# Action item
Leaving out any pictures, print the entries that follow exactly as they stand.

=== Section Start ===

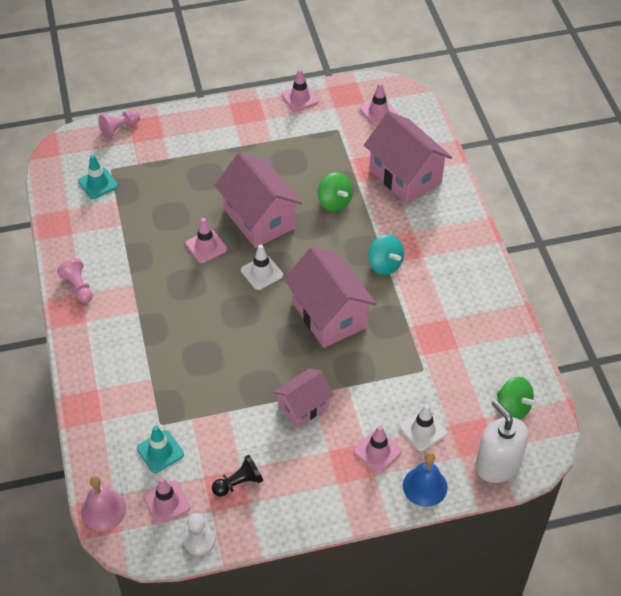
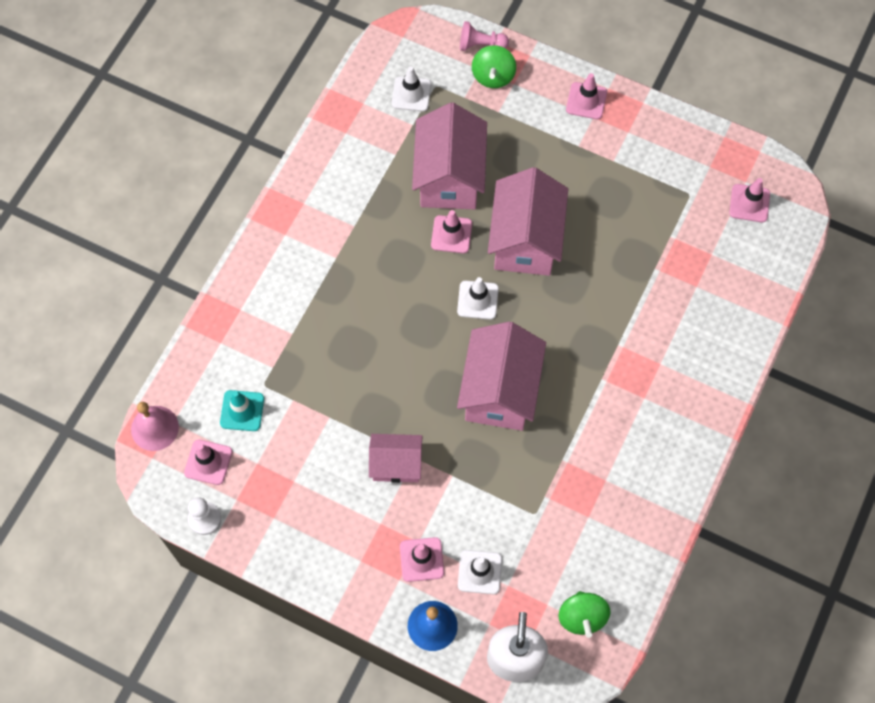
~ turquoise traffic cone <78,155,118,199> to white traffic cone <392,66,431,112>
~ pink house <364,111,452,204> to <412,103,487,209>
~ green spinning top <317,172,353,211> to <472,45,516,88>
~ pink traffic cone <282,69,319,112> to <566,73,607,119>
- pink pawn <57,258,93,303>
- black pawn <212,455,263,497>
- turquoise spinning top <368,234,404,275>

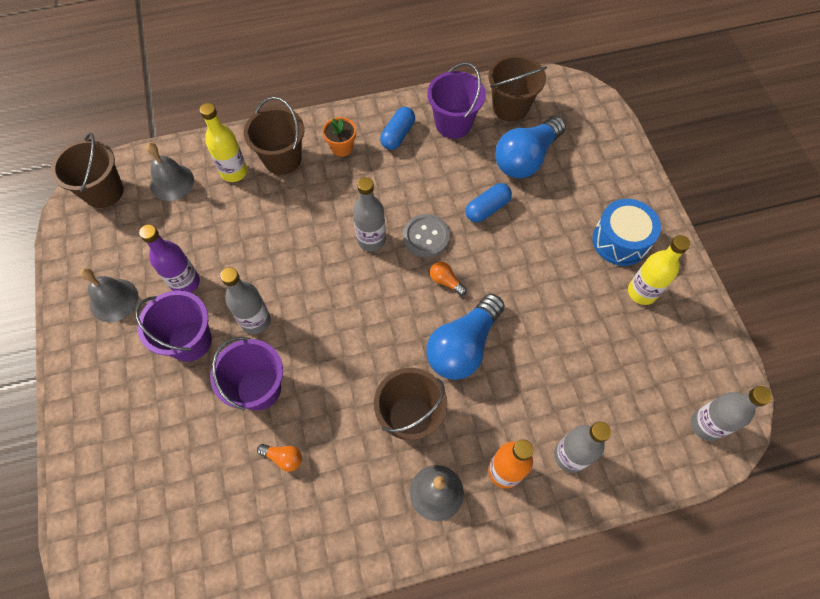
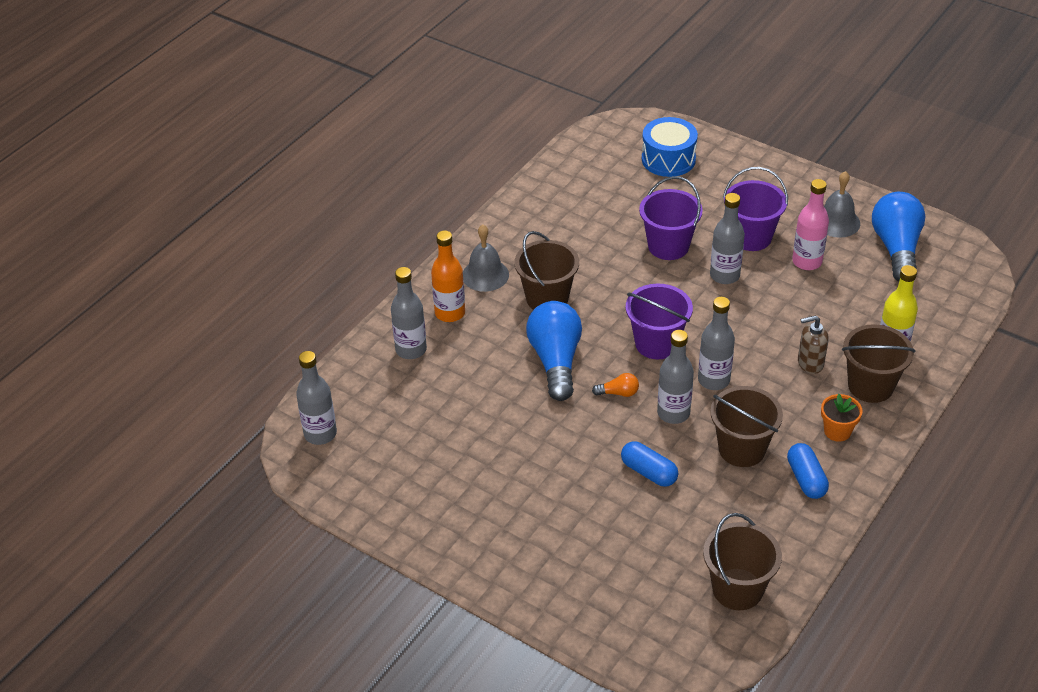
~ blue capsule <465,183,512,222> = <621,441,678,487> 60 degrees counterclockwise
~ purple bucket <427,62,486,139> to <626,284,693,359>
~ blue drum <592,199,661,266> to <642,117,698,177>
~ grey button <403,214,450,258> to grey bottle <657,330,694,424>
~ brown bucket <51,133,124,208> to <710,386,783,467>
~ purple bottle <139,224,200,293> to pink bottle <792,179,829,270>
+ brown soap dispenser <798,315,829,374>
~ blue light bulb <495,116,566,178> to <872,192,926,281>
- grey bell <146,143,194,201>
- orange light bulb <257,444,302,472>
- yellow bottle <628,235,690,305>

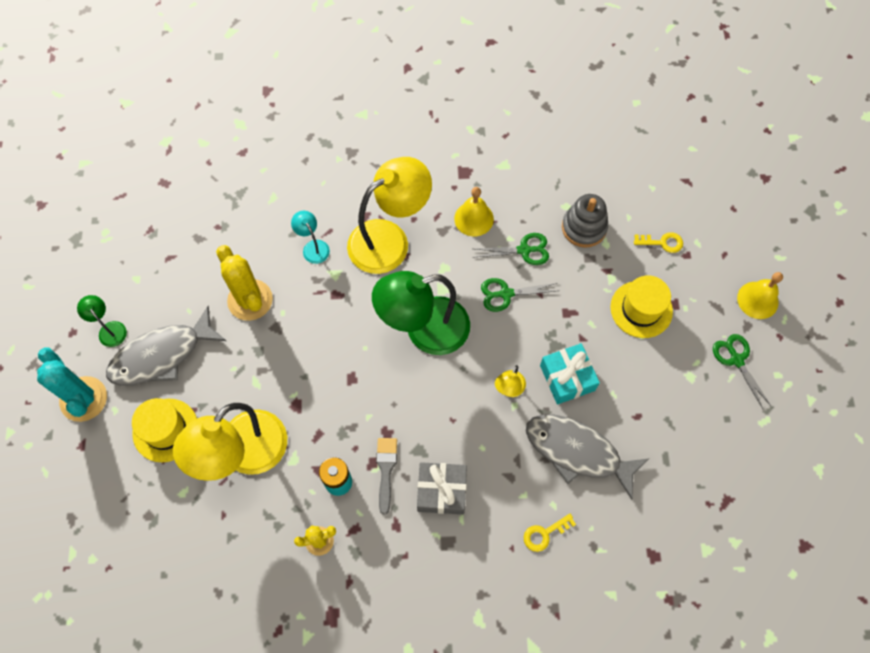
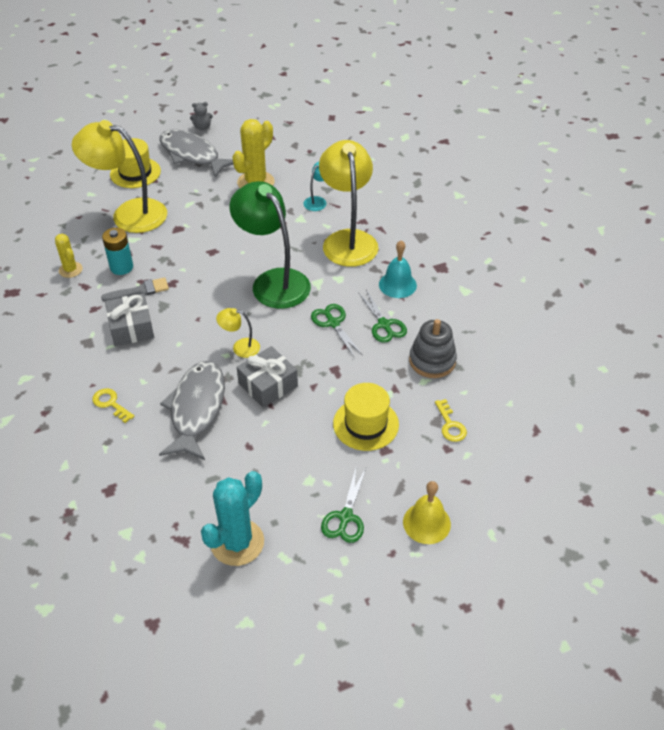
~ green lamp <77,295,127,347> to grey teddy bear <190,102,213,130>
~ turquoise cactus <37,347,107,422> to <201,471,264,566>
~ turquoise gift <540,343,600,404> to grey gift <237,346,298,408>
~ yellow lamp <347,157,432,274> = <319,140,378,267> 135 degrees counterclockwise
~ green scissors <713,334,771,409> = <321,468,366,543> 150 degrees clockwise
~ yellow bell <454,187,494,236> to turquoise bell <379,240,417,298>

=== Section End ===

# Response
~ turquoise traffic cone <78,155,118,199> to white traffic cone <392,66,431,112>
~ pink house <364,111,452,204> to <412,103,487,209>
~ green spinning top <317,172,353,211> to <472,45,516,88>
~ pink traffic cone <282,69,319,112> to <566,73,607,119>
- pink pawn <57,258,93,303>
- black pawn <212,455,263,497>
- turquoise spinning top <368,234,404,275>

~ blue capsule <465,183,512,222> = <621,441,678,487> 60 degrees counterclockwise
~ purple bucket <427,62,486,139> to <626,284,693,359>
~ blue drum <592,199,661,266> to <642,117,698,177>
~ grey button <403,214,450,258> to grey bottle <657,330,694,424>
~ brown bucket <51,133,124,208> to <710,386,783,467>
~ purple bottle <139,224,200,293> to pink bottle <792,179,829,270>
+ brown soap dispenser <798,315,829,374>
~ blue light bulb <495,116,566,178> to <872,192,926,281>
- grey bell <146,143,194,201>
- orange light bulb <257,444,302,472>
- yellow bottle <628,235,690,305>

~ green lamp <77,295,127,347> to grey teddy bear <190,102,213,130>
~ turquoise cactus <37,347,107,422> to <201,471,264,566>
~ turquoise gift <540,343,600,404> to grey gift <237,346,298,408>
~ yellow lamp <347,157,432,274> = <319,140,378,267> 135 degrees counterclockwise
~ green scissors <713,334,771,409> = <321,468,366,543> 150 degrees clockwise
~ yellow bell <454,187,494,236> to turquoise bell <379,240,417,298>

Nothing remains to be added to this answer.